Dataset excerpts

········

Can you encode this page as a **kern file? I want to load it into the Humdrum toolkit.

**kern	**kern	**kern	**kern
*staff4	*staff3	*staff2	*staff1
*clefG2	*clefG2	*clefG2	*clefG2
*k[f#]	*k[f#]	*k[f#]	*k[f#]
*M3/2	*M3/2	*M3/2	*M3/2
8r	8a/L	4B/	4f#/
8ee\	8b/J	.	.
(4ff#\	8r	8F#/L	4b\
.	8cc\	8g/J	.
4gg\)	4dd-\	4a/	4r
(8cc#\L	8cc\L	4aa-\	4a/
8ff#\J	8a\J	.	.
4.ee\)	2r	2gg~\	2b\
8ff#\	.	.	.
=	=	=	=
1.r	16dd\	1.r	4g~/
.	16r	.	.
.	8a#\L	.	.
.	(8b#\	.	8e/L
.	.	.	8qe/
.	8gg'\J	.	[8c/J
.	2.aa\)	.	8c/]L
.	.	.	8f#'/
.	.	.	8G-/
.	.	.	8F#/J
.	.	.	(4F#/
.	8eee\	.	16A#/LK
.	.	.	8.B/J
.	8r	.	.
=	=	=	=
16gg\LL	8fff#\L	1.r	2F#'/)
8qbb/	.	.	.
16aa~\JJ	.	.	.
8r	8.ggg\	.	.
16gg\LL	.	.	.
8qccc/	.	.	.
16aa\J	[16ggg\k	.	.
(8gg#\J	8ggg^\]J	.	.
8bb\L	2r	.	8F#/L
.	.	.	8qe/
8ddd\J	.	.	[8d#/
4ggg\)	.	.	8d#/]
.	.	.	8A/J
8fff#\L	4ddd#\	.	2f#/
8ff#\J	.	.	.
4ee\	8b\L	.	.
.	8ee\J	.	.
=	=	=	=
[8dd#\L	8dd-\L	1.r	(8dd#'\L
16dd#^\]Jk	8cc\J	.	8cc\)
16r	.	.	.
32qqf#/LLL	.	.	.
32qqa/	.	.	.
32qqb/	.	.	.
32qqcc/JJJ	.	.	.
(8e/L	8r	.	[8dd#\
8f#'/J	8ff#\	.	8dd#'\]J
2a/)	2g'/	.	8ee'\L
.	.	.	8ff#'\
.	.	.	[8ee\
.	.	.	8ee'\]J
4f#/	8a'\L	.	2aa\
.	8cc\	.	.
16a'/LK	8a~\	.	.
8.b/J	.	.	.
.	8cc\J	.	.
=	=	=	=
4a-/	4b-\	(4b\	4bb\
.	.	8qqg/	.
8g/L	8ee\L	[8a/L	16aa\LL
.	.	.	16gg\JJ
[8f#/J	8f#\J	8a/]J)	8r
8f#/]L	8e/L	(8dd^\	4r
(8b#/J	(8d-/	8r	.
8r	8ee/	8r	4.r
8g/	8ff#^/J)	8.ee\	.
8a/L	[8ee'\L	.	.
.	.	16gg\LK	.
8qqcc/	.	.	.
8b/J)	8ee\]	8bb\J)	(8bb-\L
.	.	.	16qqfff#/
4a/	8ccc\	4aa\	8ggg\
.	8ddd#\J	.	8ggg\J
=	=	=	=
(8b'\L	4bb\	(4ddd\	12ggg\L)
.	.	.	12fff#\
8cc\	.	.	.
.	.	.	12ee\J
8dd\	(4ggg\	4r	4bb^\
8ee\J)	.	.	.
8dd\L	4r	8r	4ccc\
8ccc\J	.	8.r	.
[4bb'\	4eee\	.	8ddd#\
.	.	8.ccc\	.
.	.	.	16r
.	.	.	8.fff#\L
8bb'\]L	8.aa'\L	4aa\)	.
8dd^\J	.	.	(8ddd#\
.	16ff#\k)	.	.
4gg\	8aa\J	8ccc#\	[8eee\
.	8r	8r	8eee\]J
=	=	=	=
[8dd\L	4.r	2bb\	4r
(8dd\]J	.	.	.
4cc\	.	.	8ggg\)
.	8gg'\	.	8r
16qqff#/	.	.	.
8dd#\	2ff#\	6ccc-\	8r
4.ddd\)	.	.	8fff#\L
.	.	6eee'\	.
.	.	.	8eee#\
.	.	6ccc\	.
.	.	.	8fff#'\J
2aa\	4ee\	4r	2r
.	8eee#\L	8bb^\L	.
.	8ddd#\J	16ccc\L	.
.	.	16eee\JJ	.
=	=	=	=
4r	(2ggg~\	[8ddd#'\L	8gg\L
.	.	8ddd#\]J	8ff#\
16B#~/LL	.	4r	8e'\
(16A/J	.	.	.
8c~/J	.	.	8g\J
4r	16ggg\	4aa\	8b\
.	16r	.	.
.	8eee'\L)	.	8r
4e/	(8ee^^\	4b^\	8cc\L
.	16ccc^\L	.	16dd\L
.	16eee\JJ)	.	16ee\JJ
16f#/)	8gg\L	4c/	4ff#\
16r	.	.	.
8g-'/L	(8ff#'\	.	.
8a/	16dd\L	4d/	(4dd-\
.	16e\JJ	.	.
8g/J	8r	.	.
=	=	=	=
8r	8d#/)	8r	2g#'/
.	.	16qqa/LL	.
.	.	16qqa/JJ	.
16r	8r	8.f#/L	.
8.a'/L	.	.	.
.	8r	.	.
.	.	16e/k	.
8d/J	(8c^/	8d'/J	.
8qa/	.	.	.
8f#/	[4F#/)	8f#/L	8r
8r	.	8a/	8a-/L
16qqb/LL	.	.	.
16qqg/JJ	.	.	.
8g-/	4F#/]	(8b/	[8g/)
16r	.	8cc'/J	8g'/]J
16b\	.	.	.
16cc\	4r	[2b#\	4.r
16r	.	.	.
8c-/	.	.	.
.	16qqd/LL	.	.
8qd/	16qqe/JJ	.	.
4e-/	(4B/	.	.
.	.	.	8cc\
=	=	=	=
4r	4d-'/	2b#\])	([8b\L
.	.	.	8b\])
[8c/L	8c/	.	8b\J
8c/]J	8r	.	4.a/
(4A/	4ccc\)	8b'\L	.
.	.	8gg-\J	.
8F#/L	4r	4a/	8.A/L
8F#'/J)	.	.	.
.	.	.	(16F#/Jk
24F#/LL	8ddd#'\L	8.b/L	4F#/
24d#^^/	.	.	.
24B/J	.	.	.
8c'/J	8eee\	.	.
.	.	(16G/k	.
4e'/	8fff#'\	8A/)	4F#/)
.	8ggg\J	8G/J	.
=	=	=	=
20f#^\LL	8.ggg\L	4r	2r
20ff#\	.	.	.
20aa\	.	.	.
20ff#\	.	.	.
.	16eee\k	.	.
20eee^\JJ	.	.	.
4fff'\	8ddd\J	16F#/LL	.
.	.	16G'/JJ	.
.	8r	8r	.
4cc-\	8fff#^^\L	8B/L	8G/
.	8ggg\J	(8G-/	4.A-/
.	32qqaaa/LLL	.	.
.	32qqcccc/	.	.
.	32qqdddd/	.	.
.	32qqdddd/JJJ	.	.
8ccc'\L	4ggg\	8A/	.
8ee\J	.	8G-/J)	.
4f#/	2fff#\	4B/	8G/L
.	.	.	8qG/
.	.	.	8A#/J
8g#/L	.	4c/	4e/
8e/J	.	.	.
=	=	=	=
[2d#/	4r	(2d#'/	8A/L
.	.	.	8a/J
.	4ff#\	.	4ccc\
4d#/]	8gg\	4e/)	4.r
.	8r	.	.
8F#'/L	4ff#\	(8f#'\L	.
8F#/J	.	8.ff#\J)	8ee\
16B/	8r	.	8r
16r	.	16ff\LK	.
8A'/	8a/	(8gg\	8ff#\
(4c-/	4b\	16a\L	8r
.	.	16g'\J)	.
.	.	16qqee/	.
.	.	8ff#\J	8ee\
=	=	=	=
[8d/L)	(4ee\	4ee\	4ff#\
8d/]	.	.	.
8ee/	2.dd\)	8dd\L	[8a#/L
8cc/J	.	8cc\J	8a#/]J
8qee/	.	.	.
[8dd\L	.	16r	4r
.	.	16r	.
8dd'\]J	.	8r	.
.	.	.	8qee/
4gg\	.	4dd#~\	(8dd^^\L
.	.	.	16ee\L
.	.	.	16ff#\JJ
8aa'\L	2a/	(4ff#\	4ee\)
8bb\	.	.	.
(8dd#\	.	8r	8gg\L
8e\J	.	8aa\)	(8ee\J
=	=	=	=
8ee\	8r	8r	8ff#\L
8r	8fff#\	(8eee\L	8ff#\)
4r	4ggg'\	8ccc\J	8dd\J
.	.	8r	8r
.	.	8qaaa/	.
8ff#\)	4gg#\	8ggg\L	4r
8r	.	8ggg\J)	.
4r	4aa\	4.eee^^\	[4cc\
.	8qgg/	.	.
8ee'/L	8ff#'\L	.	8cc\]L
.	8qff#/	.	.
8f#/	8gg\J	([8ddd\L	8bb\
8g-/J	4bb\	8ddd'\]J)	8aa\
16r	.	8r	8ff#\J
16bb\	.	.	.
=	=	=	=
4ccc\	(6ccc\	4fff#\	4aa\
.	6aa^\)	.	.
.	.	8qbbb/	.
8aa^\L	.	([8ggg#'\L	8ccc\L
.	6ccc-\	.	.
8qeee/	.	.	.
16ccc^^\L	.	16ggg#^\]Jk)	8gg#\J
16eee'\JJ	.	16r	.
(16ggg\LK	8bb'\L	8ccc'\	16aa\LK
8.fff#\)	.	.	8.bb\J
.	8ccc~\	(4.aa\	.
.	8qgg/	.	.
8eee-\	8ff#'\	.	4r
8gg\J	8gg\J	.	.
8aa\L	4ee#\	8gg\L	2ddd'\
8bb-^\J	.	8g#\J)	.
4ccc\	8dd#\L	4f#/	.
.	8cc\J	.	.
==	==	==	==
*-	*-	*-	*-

········

▸ **Problem requirements**: State how many lines in the data contain the string "kern". Case counts, and the reply should be the number alone.

▸ **Solution for this task**: 2